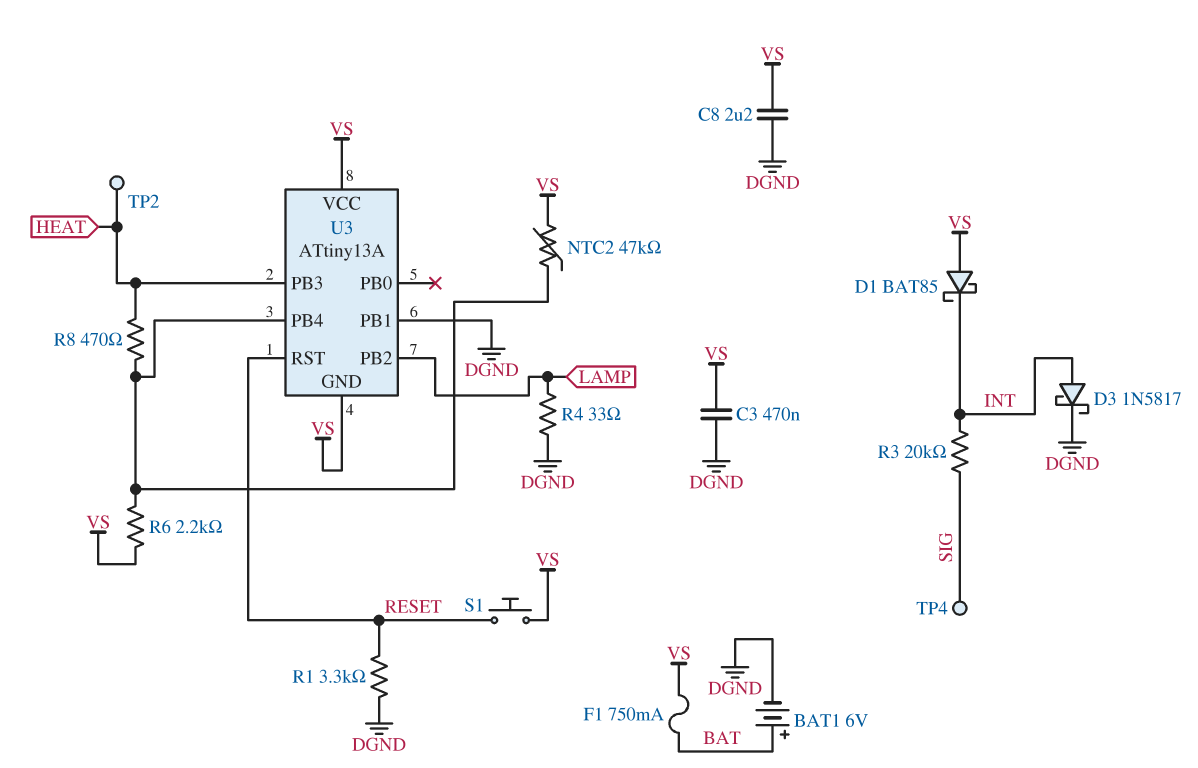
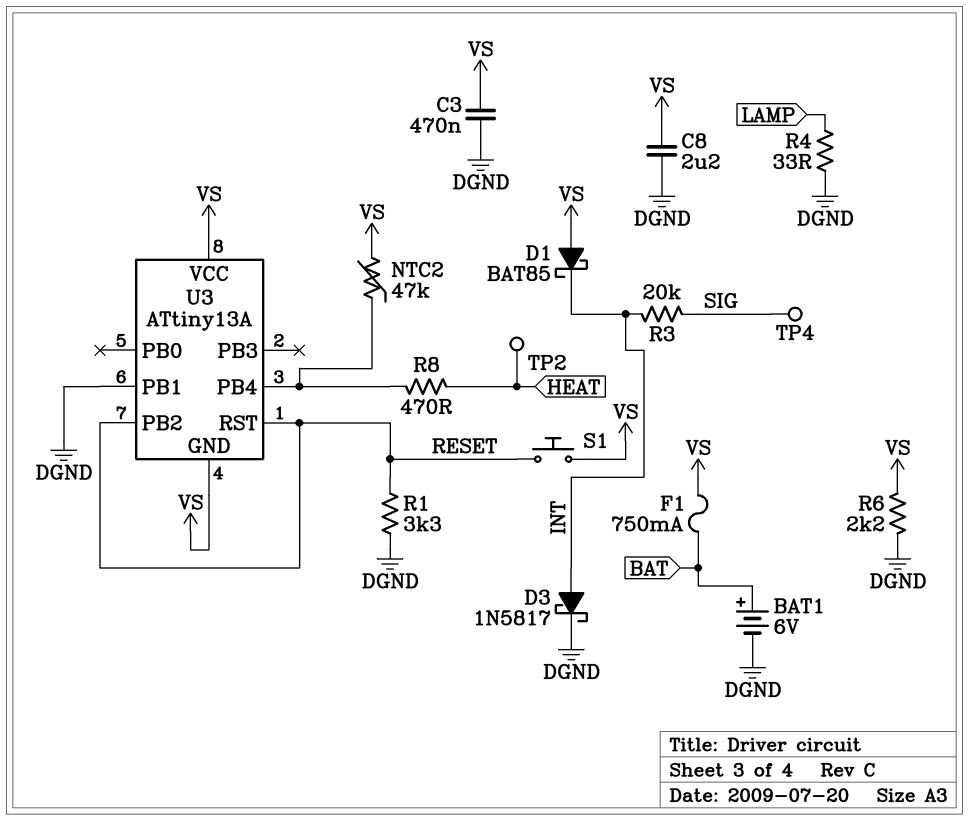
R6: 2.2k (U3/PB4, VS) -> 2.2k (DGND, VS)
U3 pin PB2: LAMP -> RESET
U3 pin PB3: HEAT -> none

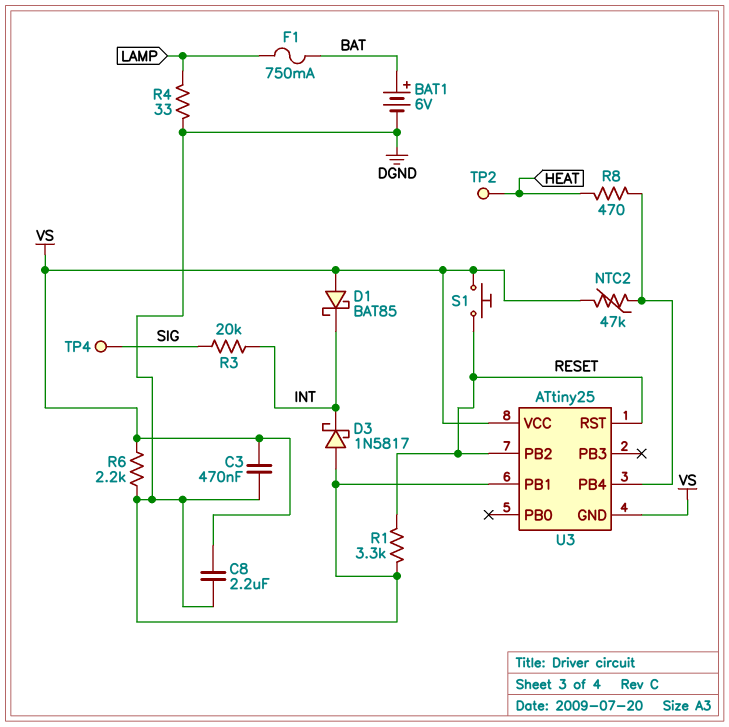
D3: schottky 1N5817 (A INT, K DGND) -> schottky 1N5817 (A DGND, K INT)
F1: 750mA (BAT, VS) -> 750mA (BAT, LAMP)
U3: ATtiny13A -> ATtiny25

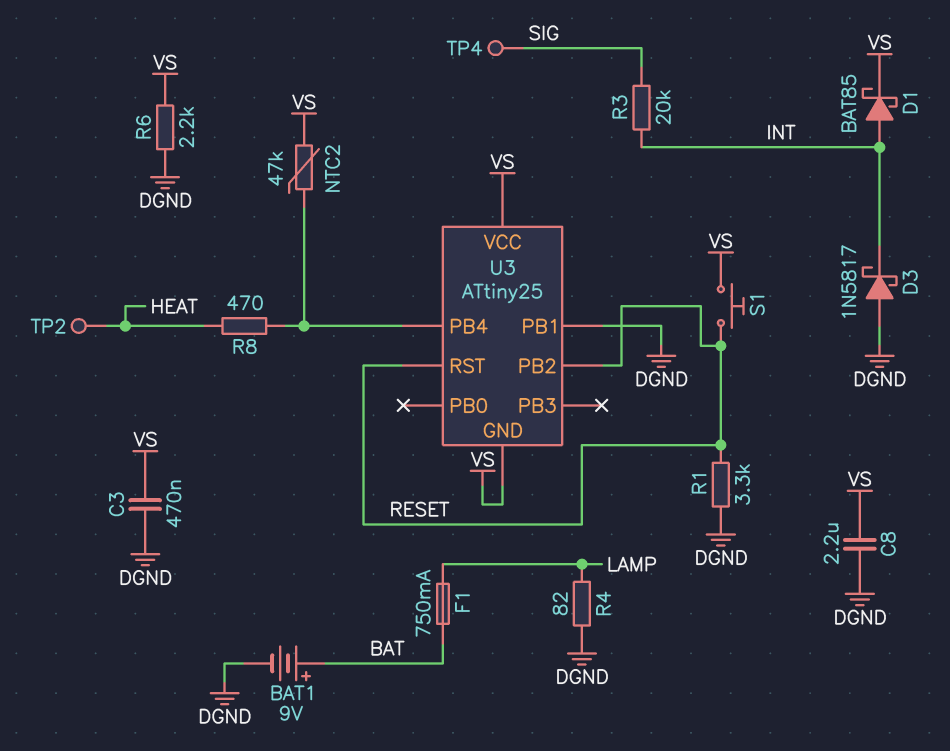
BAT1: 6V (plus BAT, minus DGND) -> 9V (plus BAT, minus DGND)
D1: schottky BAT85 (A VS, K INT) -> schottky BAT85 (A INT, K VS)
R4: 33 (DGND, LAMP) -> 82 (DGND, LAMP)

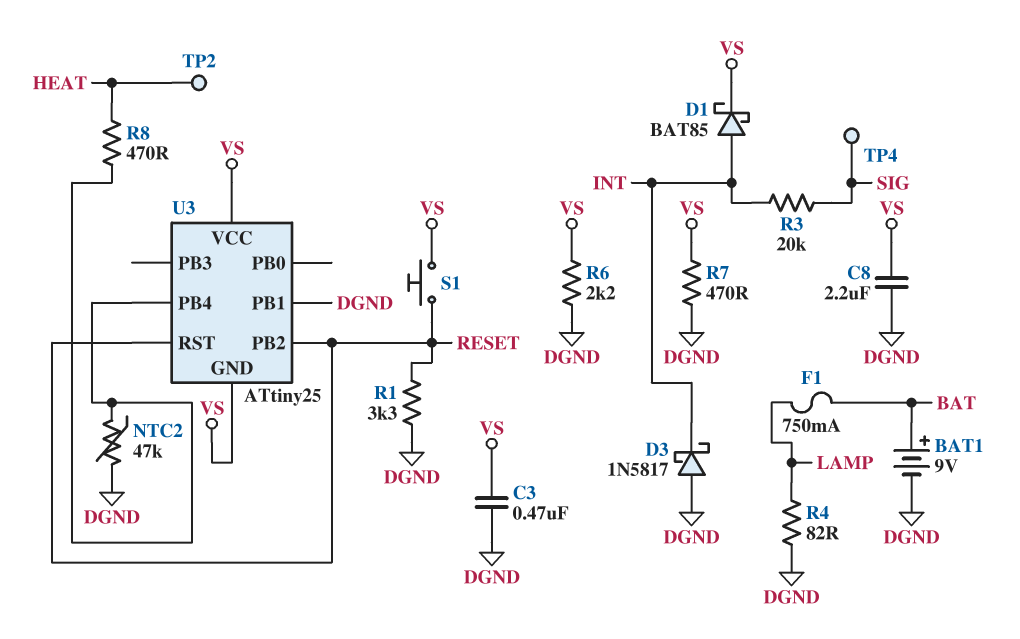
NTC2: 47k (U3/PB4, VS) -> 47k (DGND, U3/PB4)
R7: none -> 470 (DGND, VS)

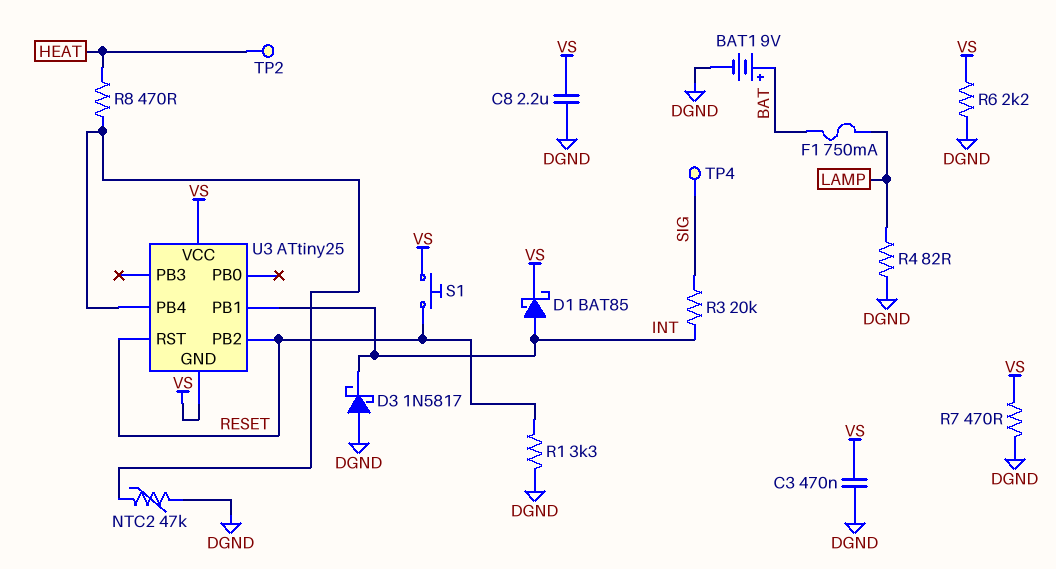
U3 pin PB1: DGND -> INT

What this task involves >> With "none" as the search string, filter the records and return each line that has it.

Exercise response >>
U3 pin PB3: HEAT -> none
R7: none -> 470 (DGND, VS)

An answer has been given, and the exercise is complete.